**WHAT YOU NEED TO DO**. The full listing, excluding its pictures, should be printed exactly as it stands.

Start of INPUT DATA

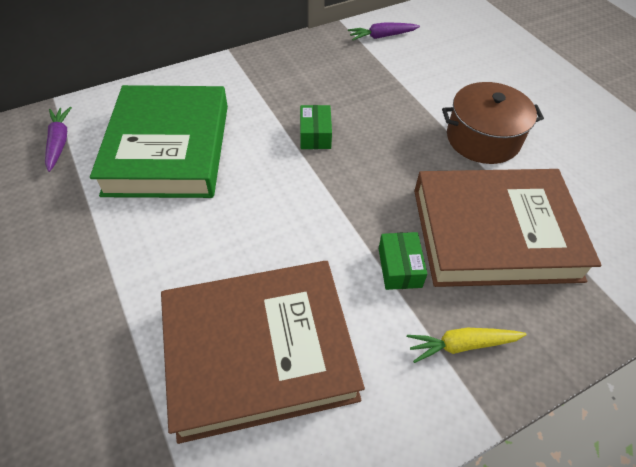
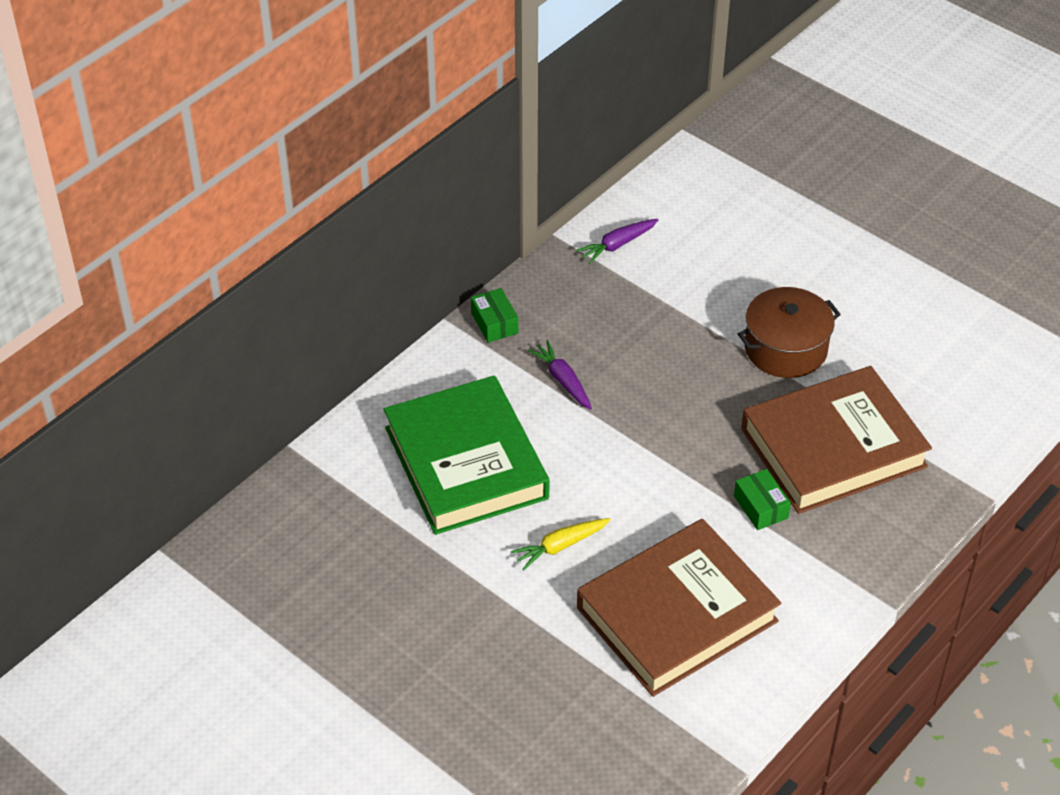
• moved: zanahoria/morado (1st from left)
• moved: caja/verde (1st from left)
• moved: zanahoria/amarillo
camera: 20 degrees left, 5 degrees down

End of INPUT DATA

**RESULT OF THE TASK**.
• moved: zanahoria/morado (1st from left)
• moved: caja/verde (1st from left)
• moved: zanahoria/amarillo
camera: 20 degrees left, 5 degrees down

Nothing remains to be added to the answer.